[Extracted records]
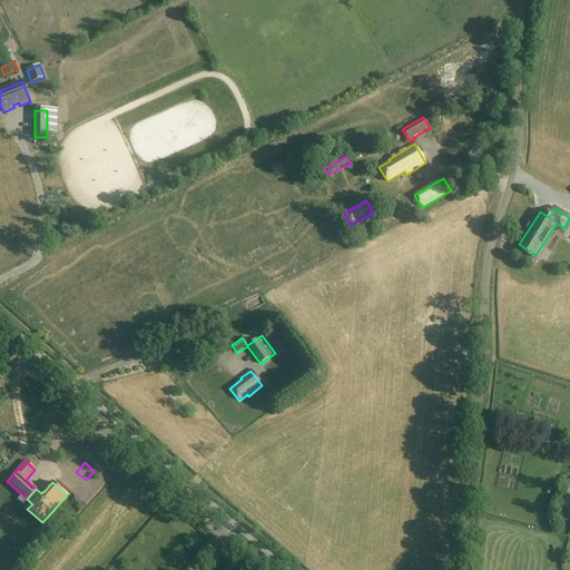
[(87,495),(92,489),(88,485),(82,491),(87,495)]
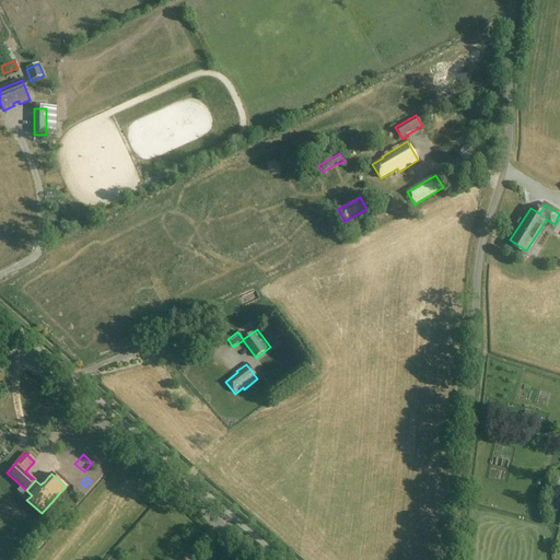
All buildings are outlined.
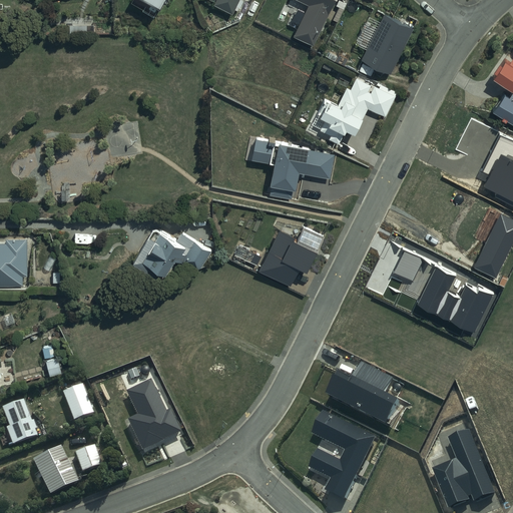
[(216,0),(215,2),(233,11),(238,0),(216,0)]
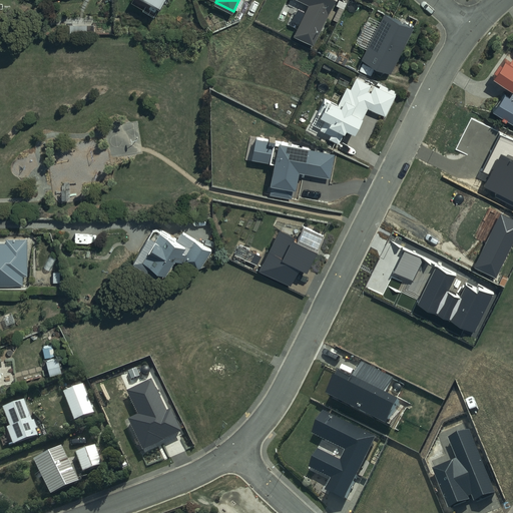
[(304,0),(309,3),(295,33),(314,42),(334,0),(304,0)]
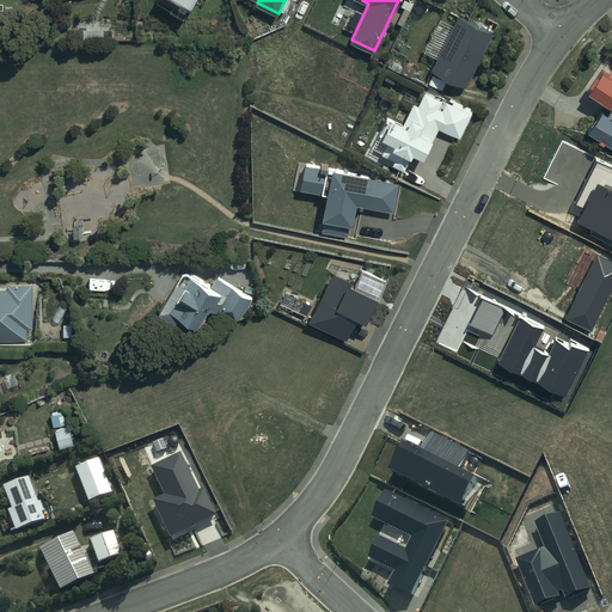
[(459,13),(432,68),(467,85),(494,30),(459,13)]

#### What is required
The pictures stay out; repeat exactly the lines from the one with "All buildings are outlined." to the end of the entries above, and nothing else.

#### Solved exercise
All buildings are outlined.
[(216,0),(215,2),(233,11),(238,0),(216,0)]
[(304,0),(309,3),(295,33),(314,42),(334,0),(304,0)]
[(459,13),(432,68),(467,85),(494,30),(459,13)]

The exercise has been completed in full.